Work task
Write out, exactly as they stand, the line containing "(403, 244) = (322, 164): black" and all subsequent lines up to and including the final line of the records.

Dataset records

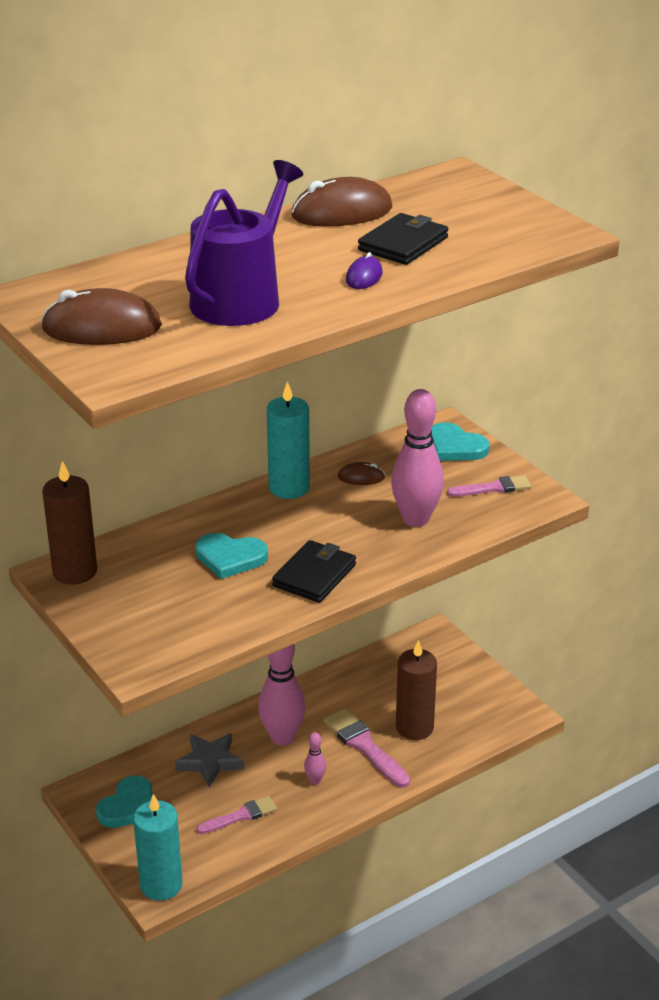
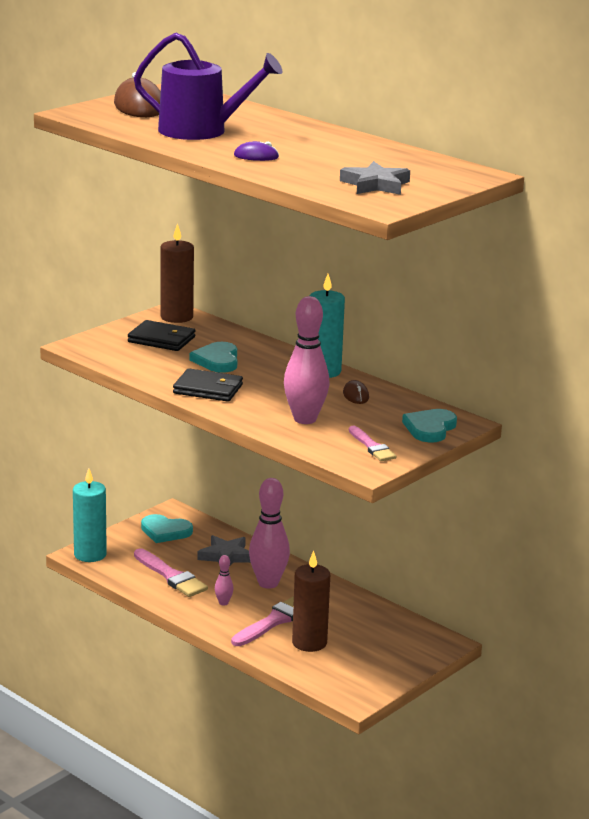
camera: 75 degrees right, 10 degrees down
(241, 816) = (171, 576): pink brush -> pink brush, size x1.53
(342, 212) = (368, 147): brown mouse -> none
(403, 244) = (322, 164): black wallet -> black wallet (161, 339)
(488, 226) = (375, 185): none -> grey star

Response to this exercise
(403, 244) = (322, 164): black wallet -> black wallet (161, 339)
(488, 226) = (375, 185): none -> grey star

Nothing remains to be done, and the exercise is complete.